Source data:
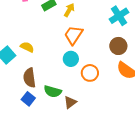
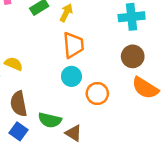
cyan cross: (119, 16) -> (132, 17), turned 30
orange trapezoid: (74, 35) -> (73, 45), turned 145
brown triangle: (70, 102) -> (73, 133), turned -48

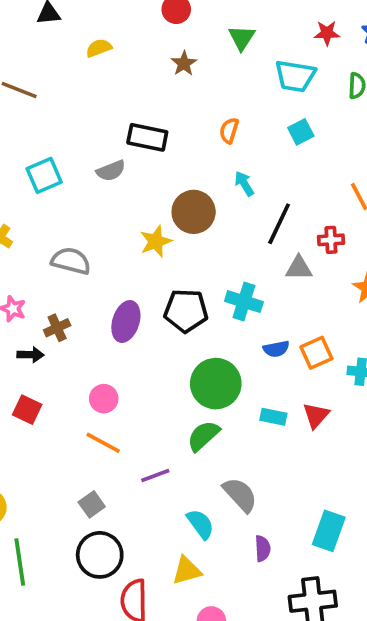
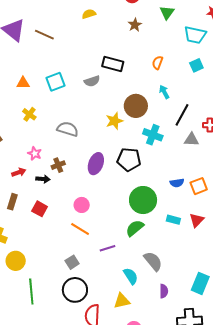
cyan cross: (244, 302) -> (153, 135), moved

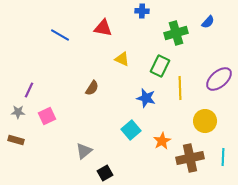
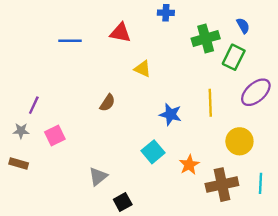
blue semicircle: (208, 22) -> (243, 26), turned -72
blue line: (60, 35) -> (70, 41), turned -30
green rectangle: (160, 66) -> (234, 57), moved

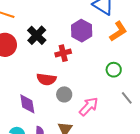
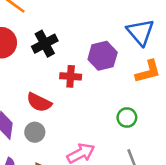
gray circle: (64, 94) -> (35, 132), moved

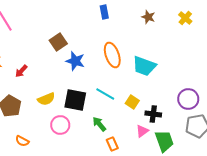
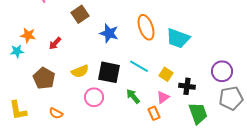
brown square: (58, 42) -> (80, 14), moved
pink triangle: (142, 131) -> (163, 97), moved
orange rectangle: (112, 144) -> (154, 113), moved

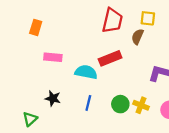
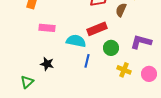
blue line: (88, 103) -> (87, 61), moved
green circle: (120, 104) -> (111, 48), moved

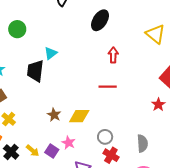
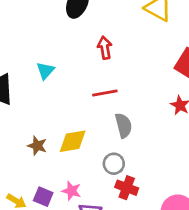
cyan triangle: (51, 53) -> (45, 71), moved
pink star: (68, 143) -> (71, 191), moved
gray semicircle: (142, 143) -> (124, 125), moved

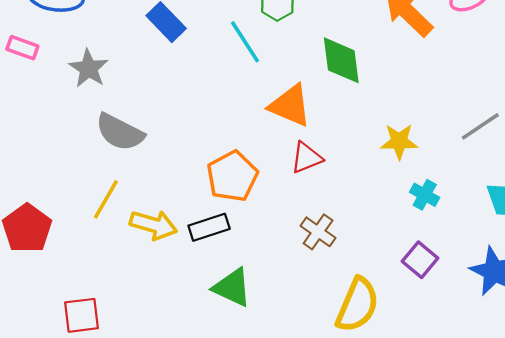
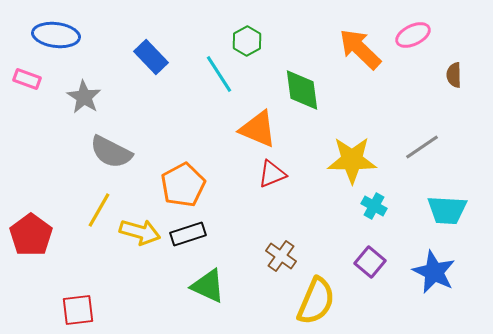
yellow star: (399, 141) -> (352, 160), size x1.5
orange pentagon: (232, 176) -> (183, 185), moved
brown cross: (318, 232) -> (281, 256), moved

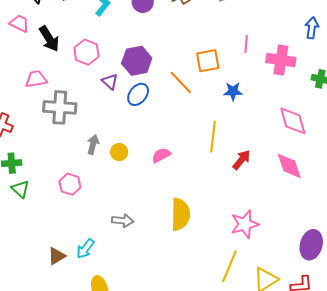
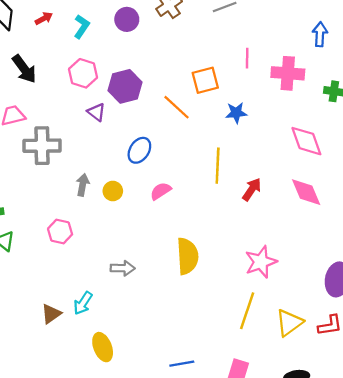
pink hexagon: (86, 52) -> (83, 73), moved
blue ellipse: (138, 94) -> (139, 150), moved

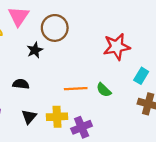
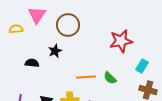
black star: (35, 50) -> (55, 51), moved
black semicircle: (21, 84) -> (32, 63), moved

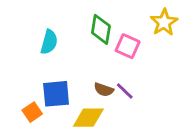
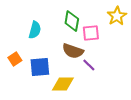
pink square: (128, 46) -> (91, 33), turned -30
brown semicircle: (104, 90) -> (73, 51), moved, size x1.5
orange square: (32, 112) -> (15, 59), moved

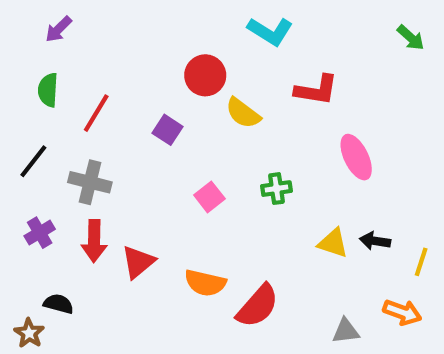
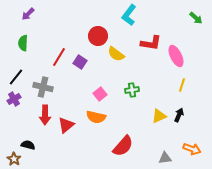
cyan L-shape: (270, 31) -> (129, 15), turned 95
red line: (96, 113) -> (59, 57), moved
pink ellipse: (356, 157) -> (176, 56), moved
purple cross: (40, 233) -> (14, 99), moved
black arrow: (375, 241) -> (179, 115), turned 104
yellow triangle: (333, 243) -> (159, 116), turned -42
yellow line: (421, 262) -> (182, 85), moved
orange semicircle: (205, 283) -> (96, 117), moved

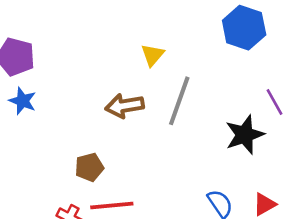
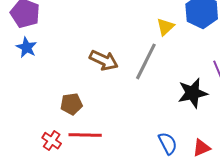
yellow triangle: (152, 55) -> (165, 27), moved
brown arrow: (125, 106) -> (104, 60), turned -152

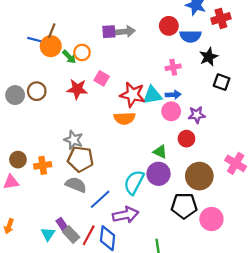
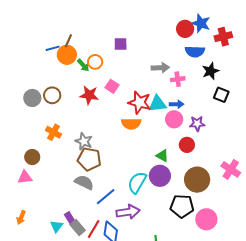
red circle: (169, 26) -> (185, 29), moved
gray arrow: (125, 31) -> (160, 68), moved
blue line: (35, 40) -> (53, 48), turned -32
orange cross: (43, 165) -> (53, 132), moved, turned 35

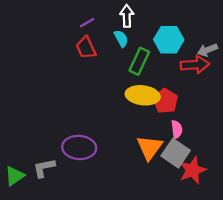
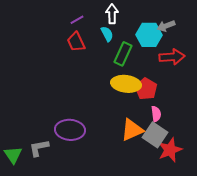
gray arrow: (207, 50) -> (166, 26), moved
orange triangle: (150, 147) -> (132, 130), turned 30
green triangle: (15, 176) -> (13, 155), turned -30

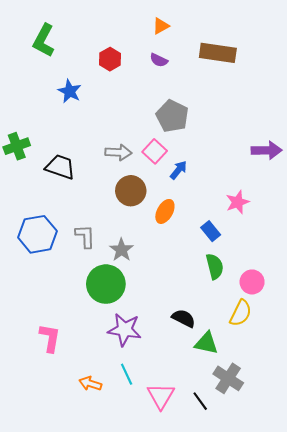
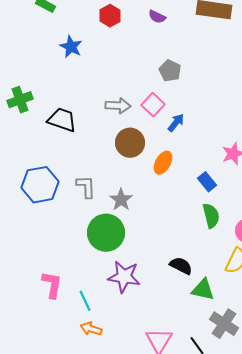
gray pentagon: (172, 116) -> (170, 71), size x0.7
cyan line: (127, 374) -> (85, 301), moved

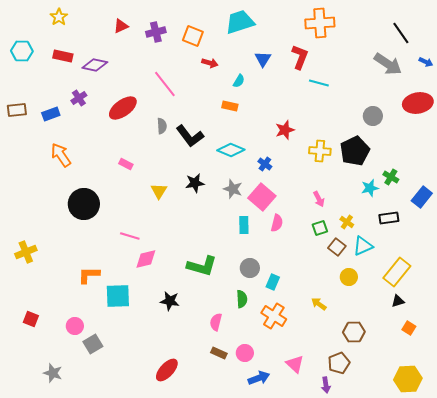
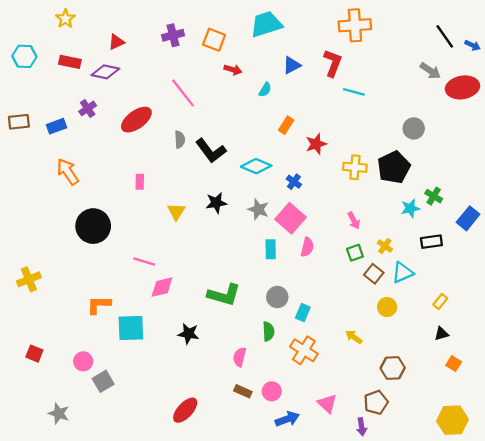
red triangle: (121, 26) -> (116, 42), moved
blue triangle: (263, 59) -> (292, 65), turned 30
blue arrow: (426, 62) -> (472, 45), moved
gray arrow: (388, 64) -> (430, 71), size x0.7
red ellipse: (418, 103) -> (462, 87), moved
orange rectangle: (230, 106) -> (286, 125), moved, turned -70
pink rectangle: (126, 164) -> (140, 182), turned 64
yellow rectangle: (397, 272) -> (440, 301), size x0.5

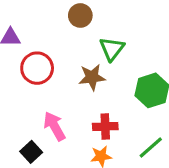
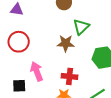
red circle: (37, 68) -> (19, 42), moved
black square: (31, 152) -> (19, 86), turned 32

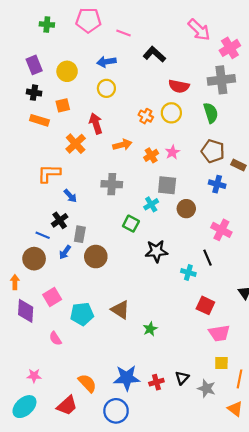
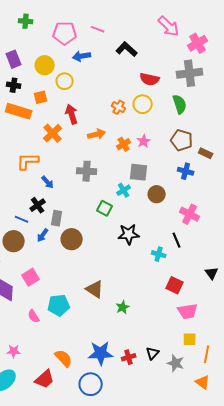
pink pentagon: (88, 20) -> (65, 33), moved
yellow circle: (106, 88) -> (65, 81), moved
orange rectangle: (39, 120) -> (19, 111), size x1.4
cyan pentagon: (82, 314) -> (59, 305), moved

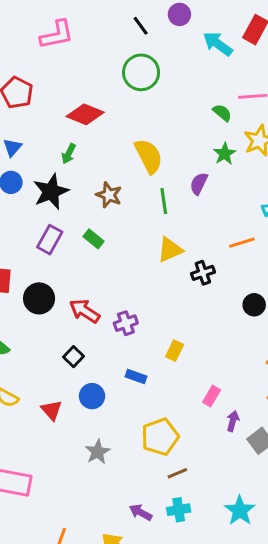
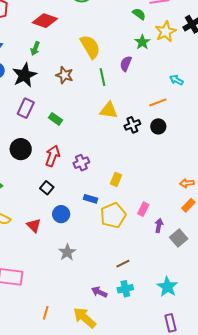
green rectangle: (94, 239) -> (55, 119), moved
yellow triangle: (170, 250) -> (109, 110), turned 36
black circle: (254, 305) -> (158, 126), moved
red arrow: (85, 311) -> (53, 156), turned 80
yellow pentagon: (160, 437) -> (113, 215), moved

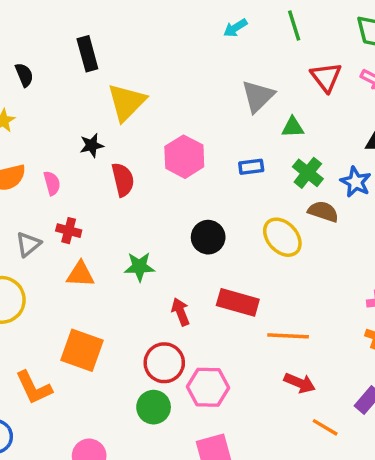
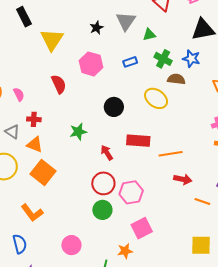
black star: (92, 145) -> (97, 28), moved
gray triangle: (28, 244) -> (12, 132), turned -35
orange triangle: (80, 274) -> (35, 145), moved, turned 30
orange square: (82, 350) -> (43, 173), moved, turned 30

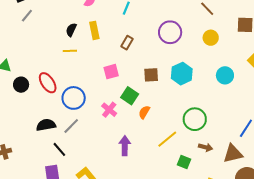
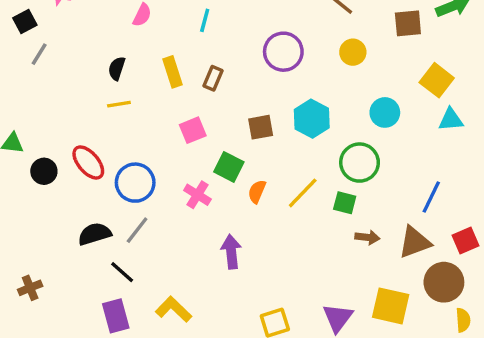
yellow rectangle: (94, 30) -> (173, 72), moved
green circle: (195, 119) -> (360, 163), moved
yellow line: (167, 139) -> (303, 193), moved
green square: (184, 162) -> (345, 203), moved

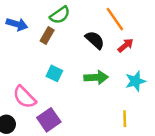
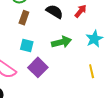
brown rectangle: (47, 36) -> (24, 18), moved
purple square: (49, 120) -> (38, 67), moved

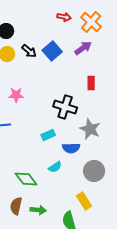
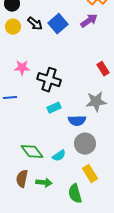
red rectangle: (91, 83) -> (103, 69), moved, turned -32
black cross: (65, 107) -> (49, 80), moved
gray star: (90, 129) -> (96, 102), turned -30
cyan semicircle: (55, 167) -> (59, 156), moved
gray circle: (94, 171) -> (85, 144), moved

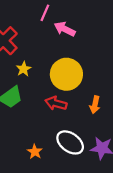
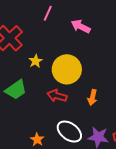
pink arrow: (65, 29) -> (81, 26), moved
yellow star: (24, 69) -> (36, 61), moved

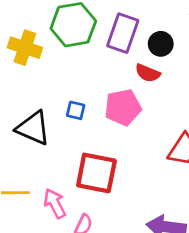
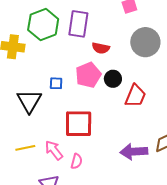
black circle: (161, 44) -> (113, 79), moved
black triangle: (33, 128) -> (29, 101), turned 48

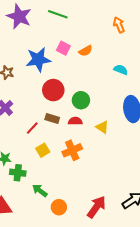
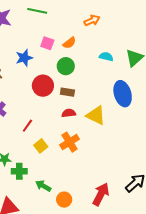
orange arrow: (119, 25) -> (92, 20), moved, turned 98
blue star: (38, 60) -> (24, 58), size x0.7
green circle: (81, 100) -> (66, 66), moved
brown rectangle: (52, 118) -> (67, 92), moved
yellow triangle: (102, 127) -> (96, 115), size x1.5

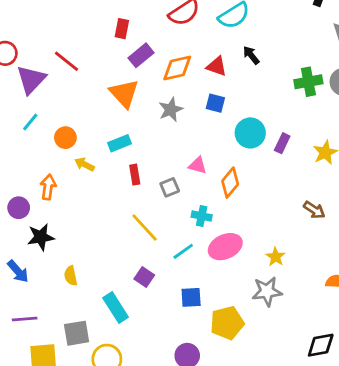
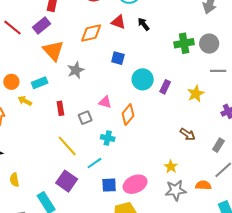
purple rectangle: (141, 55) -> (41, 25), moved
red triangle: (217, 66) -> (118, 22), moved
gray star: (171, 110) -> (76, 70), moved
cyan rectangle: (120, 143) -> (40, 83), moved
pink ellipse: (225, 247) -> (135, 184), moved
yellow star: (276, 257) -> (171, 167), moved
purple square: (144, 277) -> (67, 181), size x1.5
gray star: (267, 291) -> (176, 190), moved
blue square: (191, 297) -> (109, 185), moved

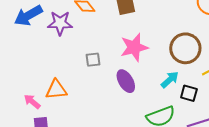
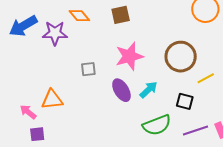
cyan arrow: (170, 80) -> (149, 90), moved

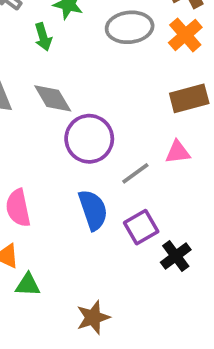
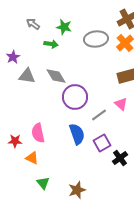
green arrow: (43, 37) -> (51, 44), turned -64
pink triangle: (178, 152) -> (121, 104), turned 48
green triangle: (28, 285) -> (43, 183), moved, turned 48

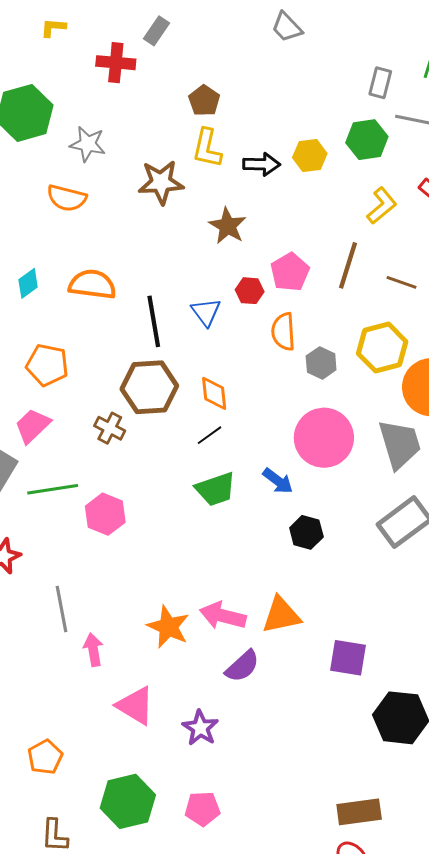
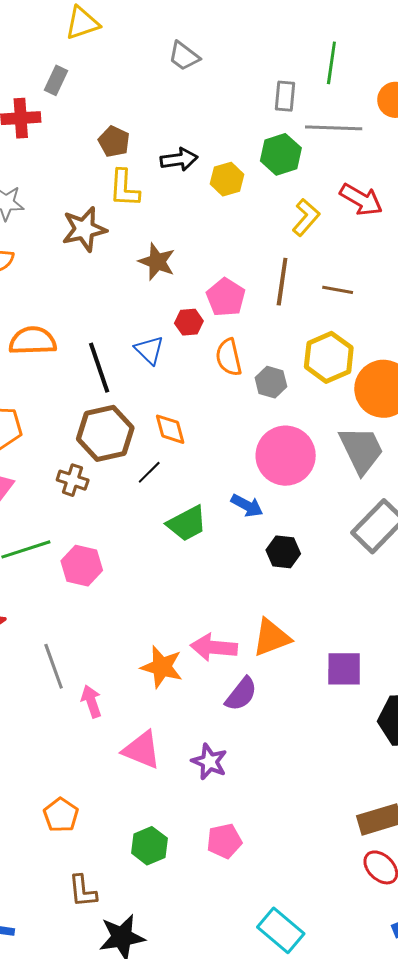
black arrow: (262, 164) -> (179, 159), moved
black line: (210, 435) -> (149, 472), moved
green hexagon: (128, 801) -> (149, 846), size x0.7

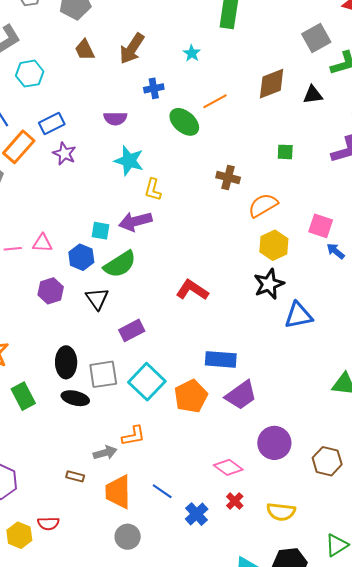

Task to complete: Please give the entries again word for word, without any pictures.

Exercise solution:
cyan cross: (119, 16) -> (132, 17), turned 30
orange trapezoid: (74, 35) -> (73, 45), turned 145
brown triangle: (70, 102) -> (73, 133), turned -48

cyan cross: (244, 302) -> (153, 135), moved

blue semicircle: (208, 22) -> (243, 26), turned -72
blue line: (60, 35) -> (70, 41), turned -30
green rectangle: (160, 66) -> (234, 57), moved

gray circle: (64, 94) -> (35, 132), moved

brown square: (58, 42) -> (80, 14), moved
pink triangle: (142, 131) -> (163, 97), moved
orange rectangle: (112, 144) -> (154, 113), moved

blue line: (88, 103) -> (87, 61), moved
green circle: (120, 104) -> (111, 48), moved

cyan triangle: (51, 53) -> (45, 71), moved
pink star: (68, 143) -> (71, 191), moved
gray semicircle: (142, 143) -> (124, 125), moved

yellow star: (399, 141) -> (352, 160), size x1.5
orange pentagon: (232, 176) -> (183, 185), moved
brown cross: (318, 232) -> (281, 256), moved

pink hexagon: (86, 52) -> (83, 73), moved
blue ellipse: (138, 94) -> (139, 150), moved

black star: (35, 50) -> (55, 51), moved
black semicircle: (21, 84) -> (32, 63), moved

pink square: (128, 46) -> (91, 33), turned -30
brown semicircle: (104, 90) -> (73, 51), moved, size x1.5
orange square: (32, 112) -> (15, 59), moved

cyan L-shape: (270, 31) -> (129, 15), turned 95
red line: (96, 113) -> (59, 57), moved
pink ellipse: (356, 157) -> (176, 56), moved
purple cross: (40, 233) -> (14, 99), moved
black arrow: (375, 241) -> (179, 115), turned 104
yellow triangle: (333, 243) -> (159, 116), turned -42
yellow line: (421, 262) -> (182, 85), moved
orange semicircle: (205, 283) -> (96, 117), moved

yellow triangle: (152, 55) -> (165, 27), moved
brown arrow: (125, 106) -> (104, 60), turned -152

red circle: (169, 26) -> (185, 29), moved
gray arrow: (125, 31) -> (160, 68), moved
blue line: (35, 40) -> (53, 48), turned -32
orange cross: (43, 165) -> (53, 132), moved, turned 35

gray arrow: (207, 50) -> (166, 26), moved
orange triangle: (150, 147) -> (132, 130), turned 30
green triangle: (15, 176) -> (13, 155), turned -30

gray pentagon: (172, 116) -> (170, 71), size x0.7
cyan line: (127, 374) -> (85, 301), moved

red triangle: (121, 26) -> (116, 42), moved
blue triangle: (263, 59) -> (292, 65), turned 30
blue arrow: (426, 62) -> (472, 45), moved
gray arrow: (388, 64) -> (430, 71), size x0.7
red ellipse: (418, 103) -> (462, 87), moved
orange rectangle: (230, 106) -> (286, 125), moved, turned -70
pink rectangle: (126, 164) -> (140, 182), turned 64
yellow rectangle: (397, 272) -> (440, 301), size x0.5

red circle: (37, 68) -> (19, 42), moved
black square: (31, 152) -> (19, 86), turned 32

pink pentagon: (88, 20) -> (65, 33), moved
yellow circle: (106, 88) -> (65, 81), moved
orange rectangle: (39, 120) -> (19, 111), size x1.4
cyan pentagon: (82, 314) -> (59, 305), moved

green rectangle: (94, 239) -> (55, 119), moved
yellow triangle: (170, 250) -> (109, 110), turned 36
black circle: (254, 305) -> (158, 126), moved
red arrow: (85, 311) -> (53, 156), turned 80
yellow pentagon: (160, 437) -> (113, 215), moved

black star: (92, 145) -> (97, 28), moved
gray triangle: (28, 244) -> (12, 132), turned -35
orange triangle: (80, 274) -> (35, 145), moved, turned 30
orange square: (82, 350) -> (43, 173), moved, turned 30

yellow rectangle: (94, 30) -> (173, 72), moved
green circle: (195, 119) -> (360, 163), moved
yellow line: (167, 139) -> (303, 193), moved
green square: (184, 162) -> (345, 203), moved

brown rectangle: (47, 36) -> (24, 18), moved
purple square: (49, 120) -> (38, 67), moved

red rectangle: (91, 83) -> (103, 69), moved, turned -32
black cross: (65, 107) -> (49, 80), moved
gray star: (90, 129) -> (96, 102), turned -30
cyan semicircle: (55, 167) -> (59, 156), moved
gray circle: (94, 171) -> (85, 144), moved

pink arrow: (65, 29) -> (81, 26), moved
yellow star: (24, 69) -> (36, 61), moved

black circle: (161, 44) -> (113, 79), moved
black triangle: (33, 128) -> (29, 101), turned 48

orange arrow: (119, 25) -> (92, 20), moved, turned 98
blue star: (38, 60) -> (24, 58), size x0.7
green circle: (81, 100) -> (66, 66), moved
brown rectangle: (52, 118) -> (67, 92), moved
yellow triangle: (102, 127) -> (96, 115), size x1.5

purple rectangle: (141, 55) -> (41, 25), moved
red triangle: (217, 66) -> (118, 22), moved
gray star: (171, 110) -> (76, 70), moved
cyan rectangle: (120, 143) -> (40, 83), moved
pink ellipse: (225, 247) -> (135, 184), moved
yellow star: (276, 257) -> (171, 167), moved
purple square: (144, 277) -> (67, 181), size x1.5
gray star: (267, 291) -> (176, 190), moved
blue square: (191, 297) -> (109, 185), moved

cyan arrow: (170, 80) -> (149, 90), moved

green arrow: (43, 37) -> (51, 44), turned -64
pink triangle: (178, 152) -> (121, 104), turned 48
green triangle: (28, 285) -> (43, 183), moved, turned 48

black arrow: (262, 164) -> (179, 159), moved
black line: (210, 435) -> (149, 472), moved
green hexagon: (128, 801) -> (149, 846), size x0.7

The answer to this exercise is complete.